> **Dataset entries**:
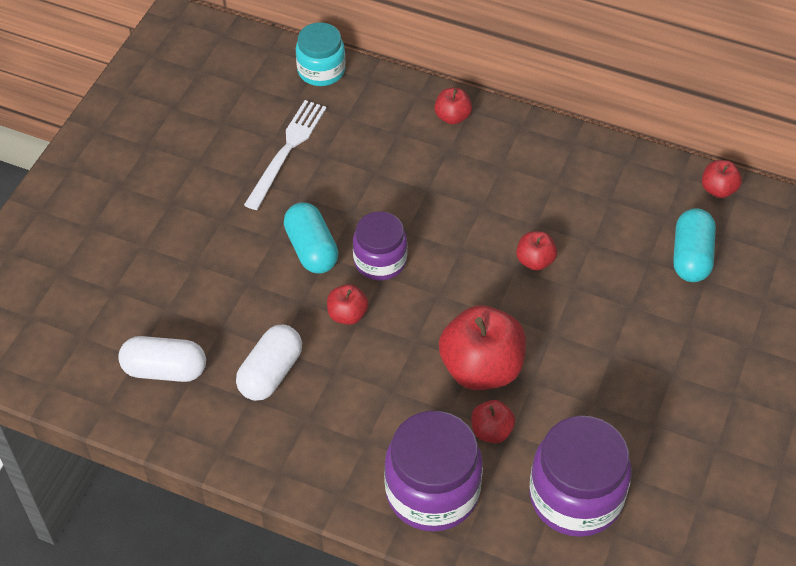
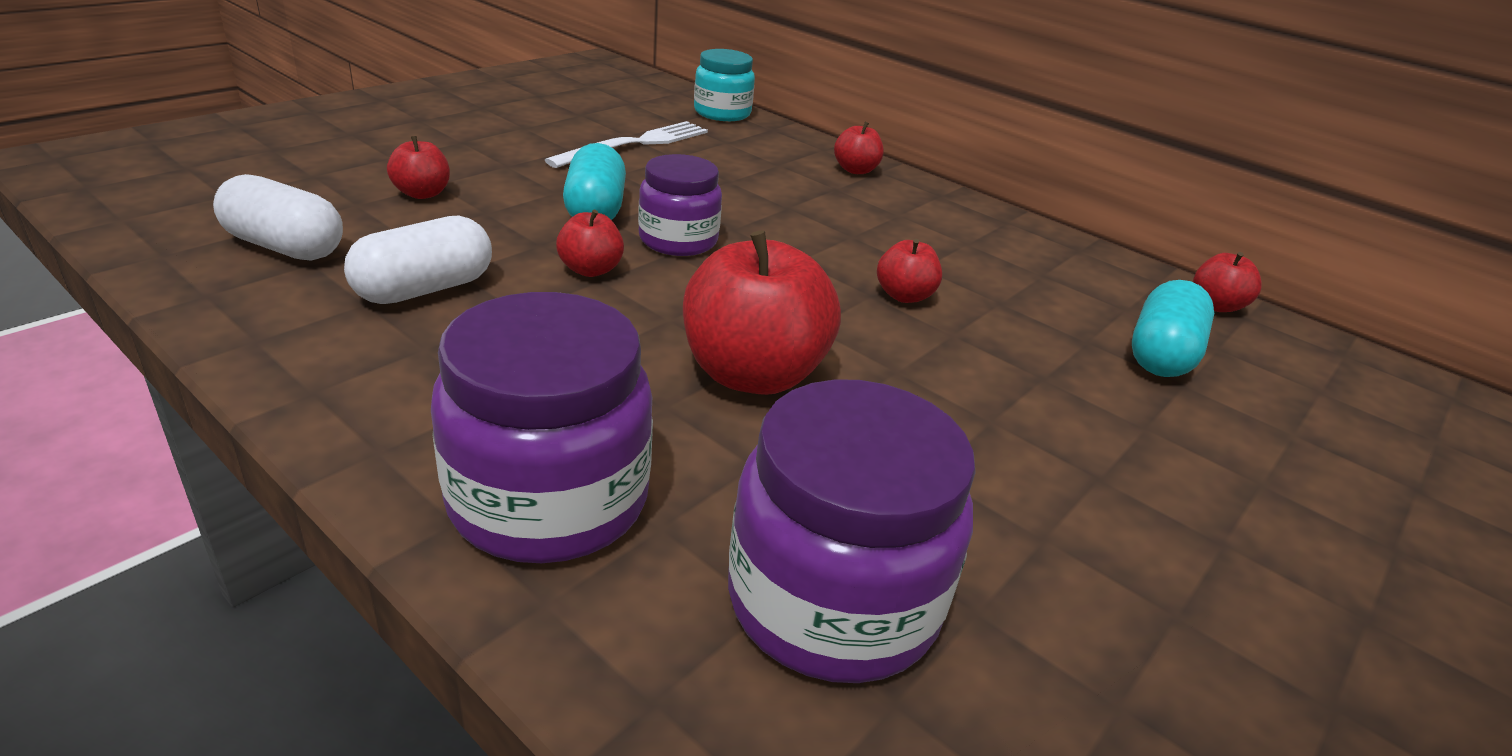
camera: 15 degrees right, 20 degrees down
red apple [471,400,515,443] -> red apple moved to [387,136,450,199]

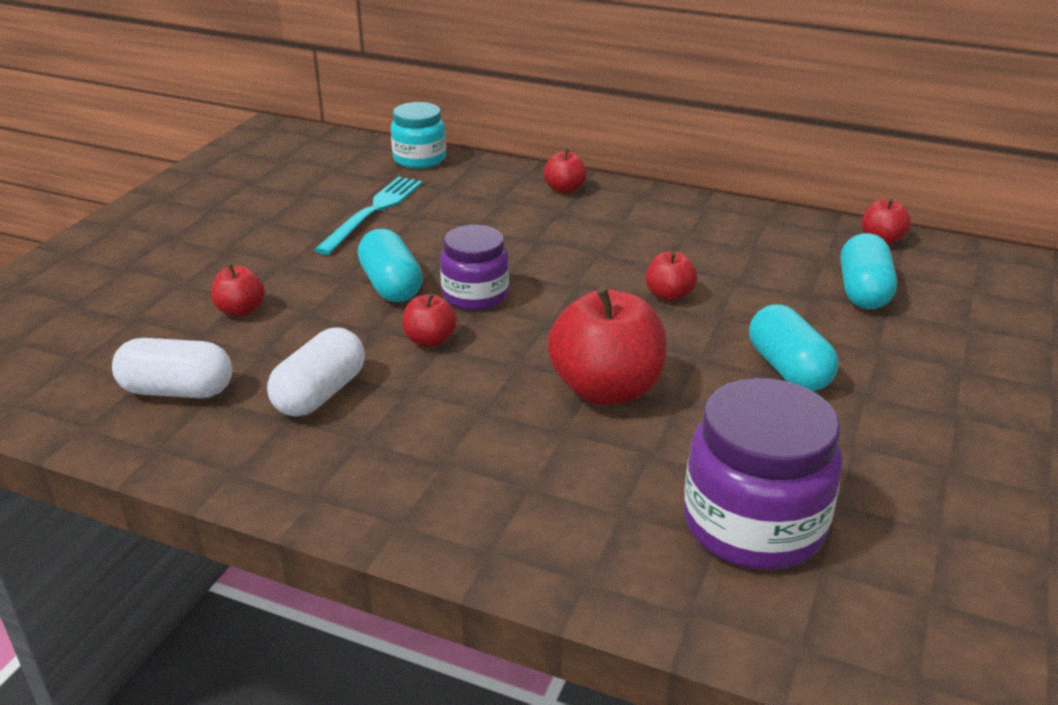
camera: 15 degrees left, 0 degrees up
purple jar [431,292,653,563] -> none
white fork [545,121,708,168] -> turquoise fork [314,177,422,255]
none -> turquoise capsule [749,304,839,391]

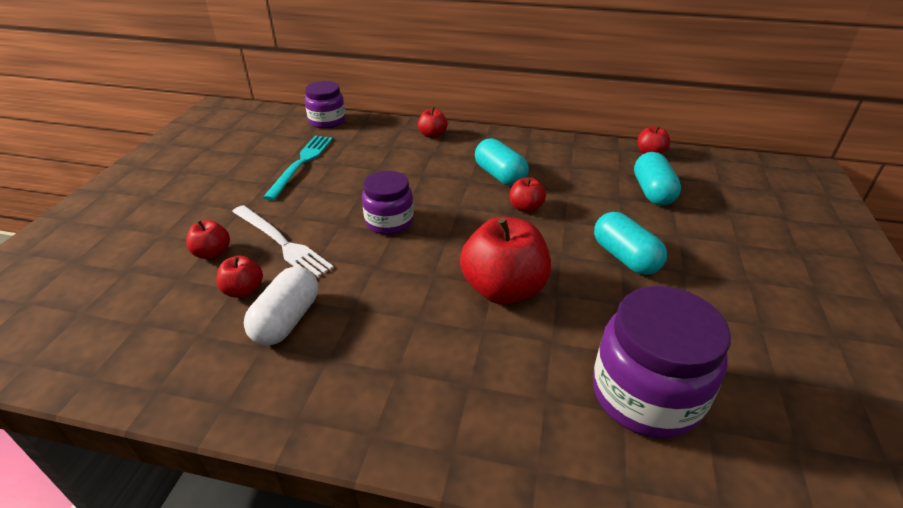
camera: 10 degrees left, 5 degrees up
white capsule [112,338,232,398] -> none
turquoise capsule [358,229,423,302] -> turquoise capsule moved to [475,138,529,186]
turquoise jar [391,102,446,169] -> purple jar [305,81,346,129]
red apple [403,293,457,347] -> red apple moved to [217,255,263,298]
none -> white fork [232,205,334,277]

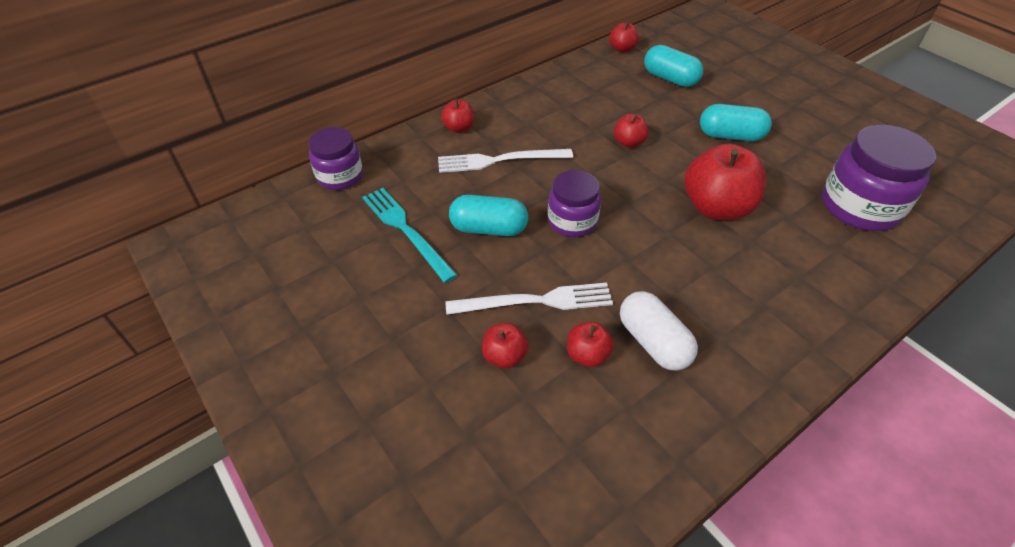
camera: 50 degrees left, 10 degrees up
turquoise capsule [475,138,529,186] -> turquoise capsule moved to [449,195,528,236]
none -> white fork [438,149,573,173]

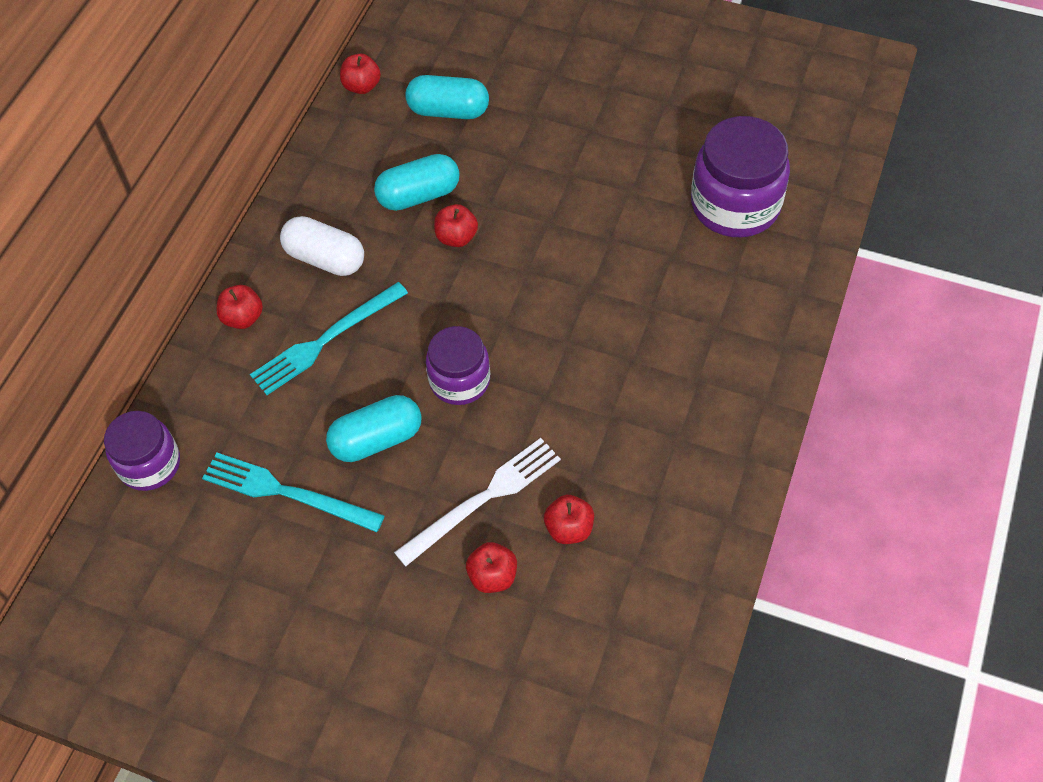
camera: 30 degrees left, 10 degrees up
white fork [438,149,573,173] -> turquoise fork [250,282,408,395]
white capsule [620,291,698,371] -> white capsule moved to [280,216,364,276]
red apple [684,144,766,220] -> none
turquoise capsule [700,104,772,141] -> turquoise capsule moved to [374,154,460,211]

> **What you have to do**:
Take the preceding listing and transcribe it exactly, skipping the pictures.

> **Completed exercise**:
camera: 15 degrees right, 20 degrees down
red apple [471,400,515,443] -> red apple moved to [387,136,450,199]

camera: 15 degrees left, 0 degrees up
purple jar [431,292,653,563] -> none
white fork [545,121,708,168] -> turquoise fork [314,177,422,255]
none -> turquoise capsule [749,304,839,391]

camera: 10 degrees left, 5 degrees up
white capsule [112,338,232,398] -> none
turquoise capsule [358,229,423,302] -> turquoise capsule moved to [475,138,529,186]
turquoise jar [391,102,446,169] -> purple jar [305,81,346,129]
red apple [403,293,457,347] -> red apple moved to [217,255,263,298]
none -> white fork [232,205,334,277]

camera: 50 degrees left, 10 degrees up
turquoise capsule [475,138,529,186] -> turquoise capsule moved to [449,195,528,236]
none -> white fork [438,149,573,173]

camera: 30 degrees left, 10 degrees up
white fork [438,149,573,173] -> turquoise fork [250,282,408,395]
white capsule [620,291,698,371] -> white capsule moved to [280,216,364,276]
red apple [684,144,766,220] -> none
turquoise capsule [700,104,772,141] -> turquoise capsule moved to [374,154,460,211]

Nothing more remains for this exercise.